Segment Start: Records to use

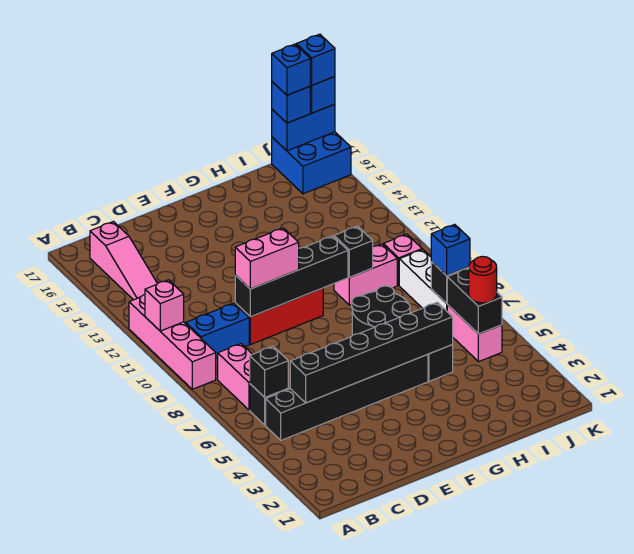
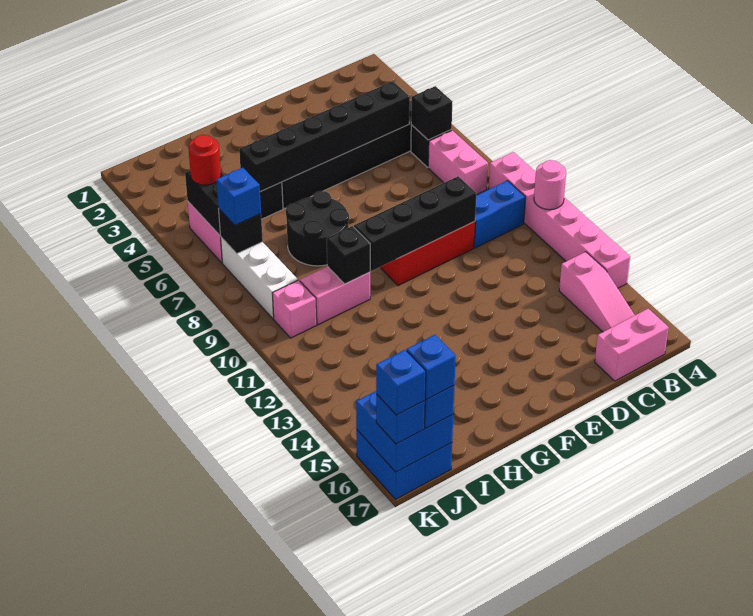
pink brick A9:A12 level 1 -> pink brick A9:A14 level 1
pink brick A11 level 2 -> pink round brick A11 level 2
pink slope B14:B16 level 1 top 16 -> pink slope B14:B16 level 1 top 14
pink brick D10:E10 level 3 -> pink brick B17:C17 level 1
blue brick J17:K17 level 2 -> blue brick J16:K17 level 2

Segment End: Records to use

*Task prompt*:
Repeat the entries above exactly and skip the images.

*Your solution*:
pink brick A9:A12 level 1 -> pink brick A9:A14 level 1
pink brick A11 level 2 -> pink round brick A11 level 2
pink slope B14:B16 level 1 top 16 -> pink slope B14:B16 level 1 top 14
pink brick D10:E10 level 3 -> pink brick B17:C17 level 1
blue brick J17:K17 level 2 -> blue brick J16:K17 level 2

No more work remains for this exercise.